▸ **What to do**: Could you please reproduce all the records below exactly, leaving out the images?

▸ **Information**:
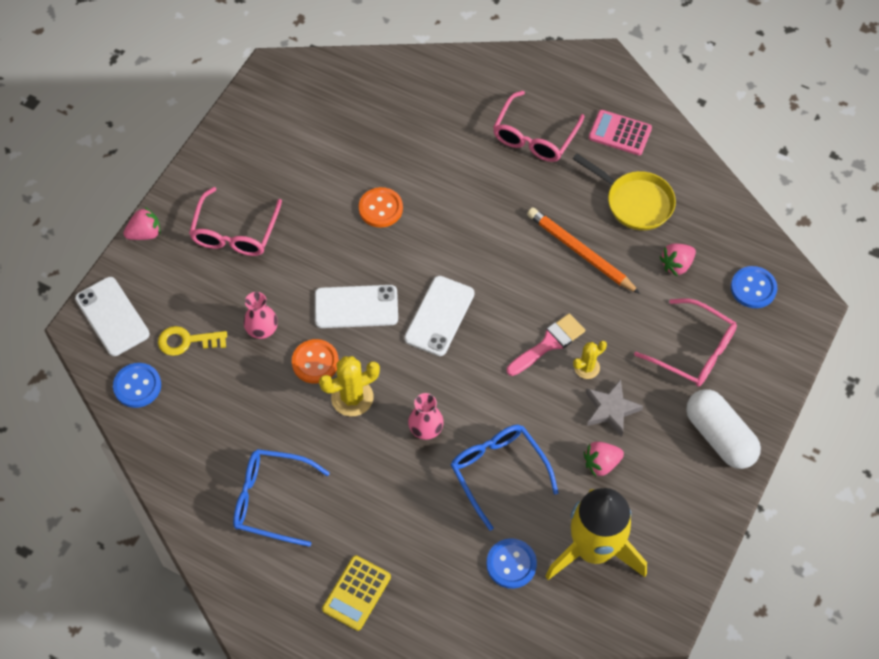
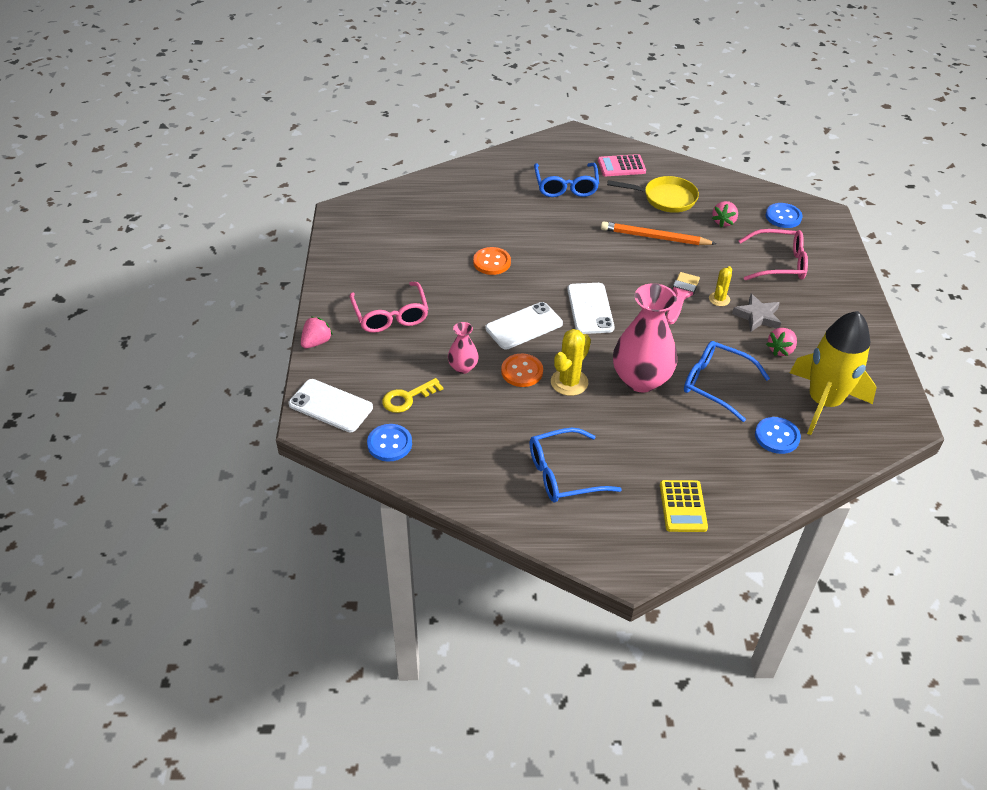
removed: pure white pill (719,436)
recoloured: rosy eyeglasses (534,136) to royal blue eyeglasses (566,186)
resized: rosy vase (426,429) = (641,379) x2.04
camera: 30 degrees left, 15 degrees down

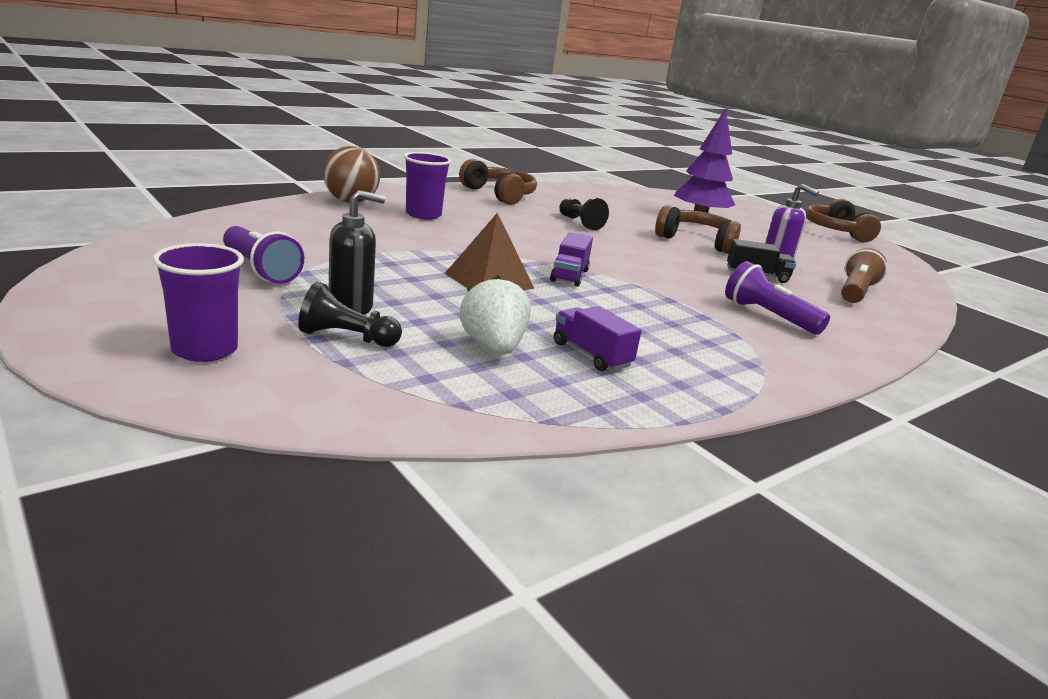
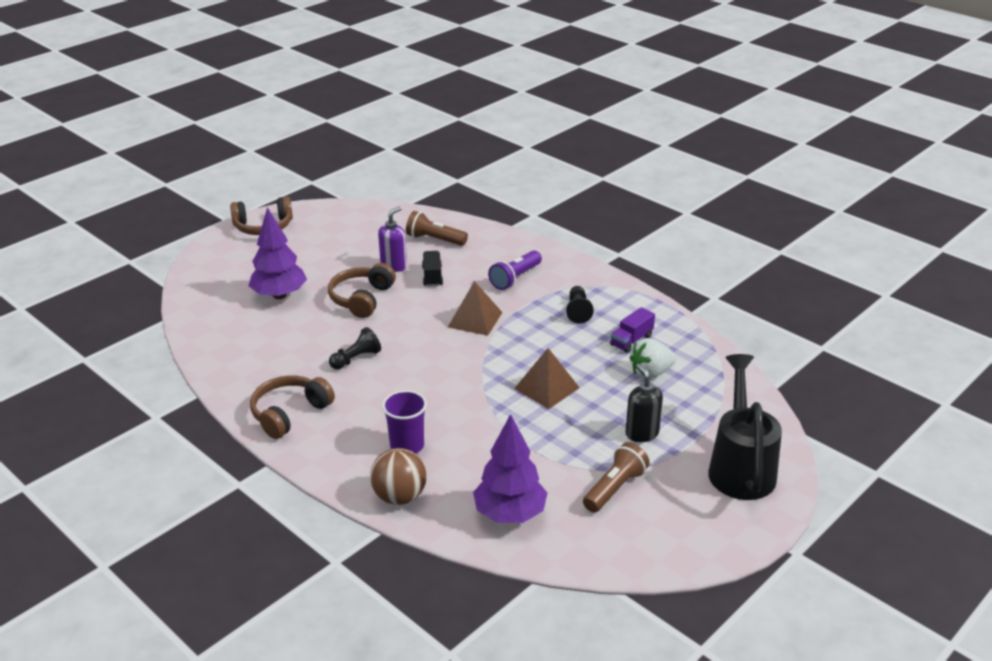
removed: royal purple truck (569,275)
added: brown solid pyramid (475,319); royal purple tree (510,514)
moved: black pawn (346,338) to (578,311)
replaced: royal purple beaker (205,350) to black watering can (740,466)
recoloured: royal purple pocket torch (260,270) to brown pocket torch (615,488)
camera: 95 degrees left, 10 degrees up

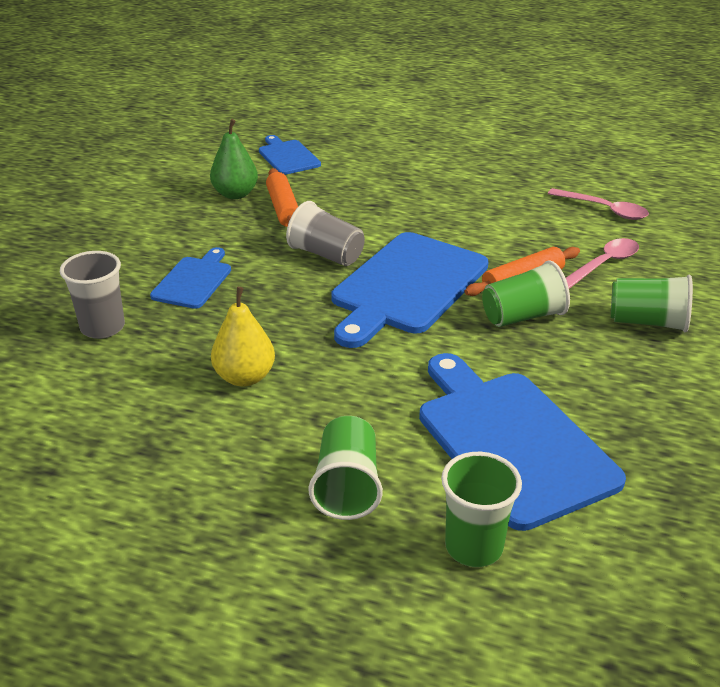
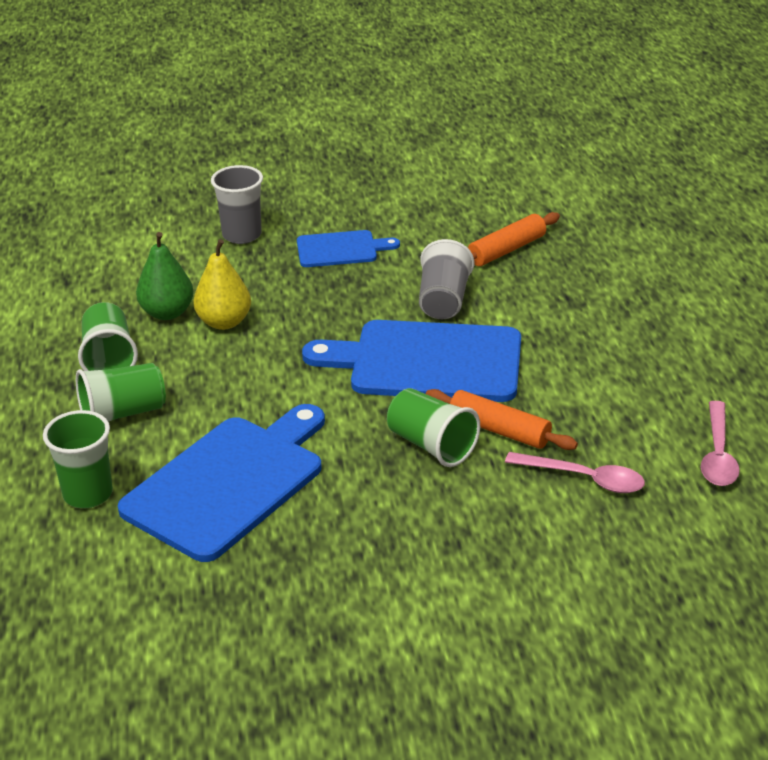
removed: royal blue cutting board (288,156)
moved: green pear (235,194) to (167,313); green beaker (647,322) to (109,359)
camera: 65 degrees right, 0 degrees up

▸ **Answer section**:
removed: pure white pill (719,436)
recoloured: rosy eyeglasses (534,136) to royal blue eyeglasses (566,186)
resized: rosy vase (426,429) = (641,379) x2.04
camera: 30 degrees left, 15 degrees down

removed: royal purple truck (569,275)
added: brown solid pyramid (475,319); royal purple tree (510,514)
moved: black pawn (346,338) to (578,311)
replaced: royal purple beaker (205,350) to black watering can (740,466)
recoloured: royal purple pocket torch (260,270) to brown pocket torch (615,488)
camera: 95 degrees left, 10 degrees up

removed: royal blue cutting board (288,156)
moved: green pear (235,194) to (167,313); green beaker (647,322) to (109,359)
camera: 65 degrees right, 0 degrees up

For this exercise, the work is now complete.